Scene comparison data
▼▼▼
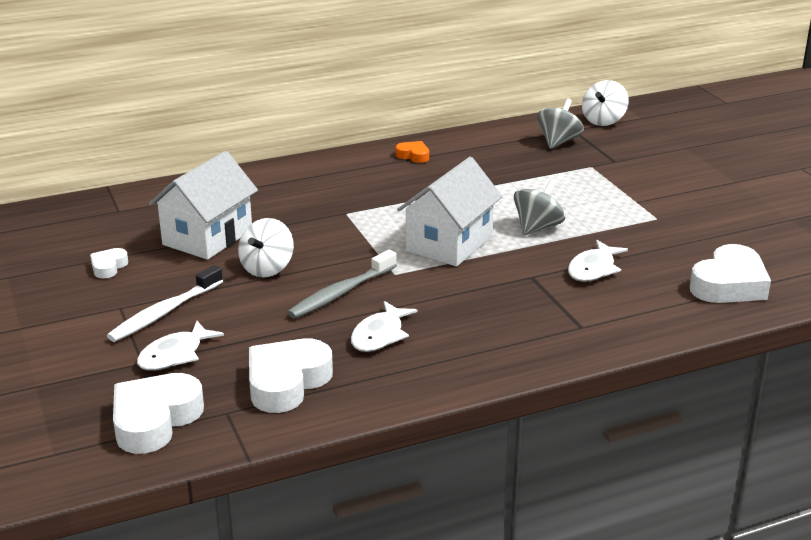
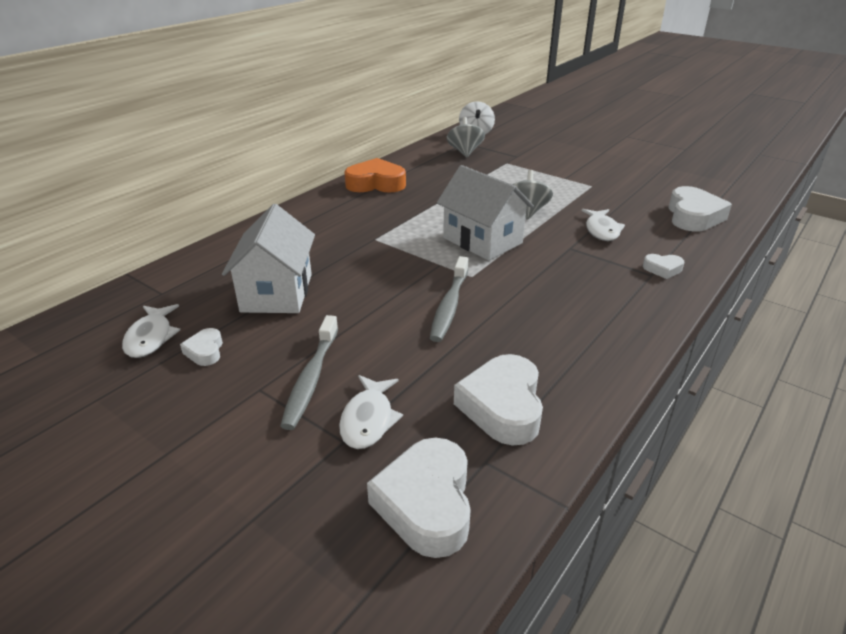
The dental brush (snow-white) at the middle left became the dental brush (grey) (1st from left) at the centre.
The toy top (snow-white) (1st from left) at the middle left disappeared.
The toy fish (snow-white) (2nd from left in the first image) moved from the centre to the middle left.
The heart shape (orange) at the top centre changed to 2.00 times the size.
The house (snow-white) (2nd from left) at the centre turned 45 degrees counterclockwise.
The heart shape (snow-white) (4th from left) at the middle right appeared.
▲▲▲
Required work:
Each line, starting with the one containing "The toy fish" and ending with the last line of the records above, should be reproduced exactly.

Response:
The toy fish (snow-white) (2nd from left in the first image) moved from the centre to the middle left.
The heart shape (orange) at the top centre changed to 2.00 times the size.
The house (snow-white) (2nd from left) at the centre turned 45 degrees counterclockwise.
The heart shape (snow-white) (4th from left) at the middle right appeared.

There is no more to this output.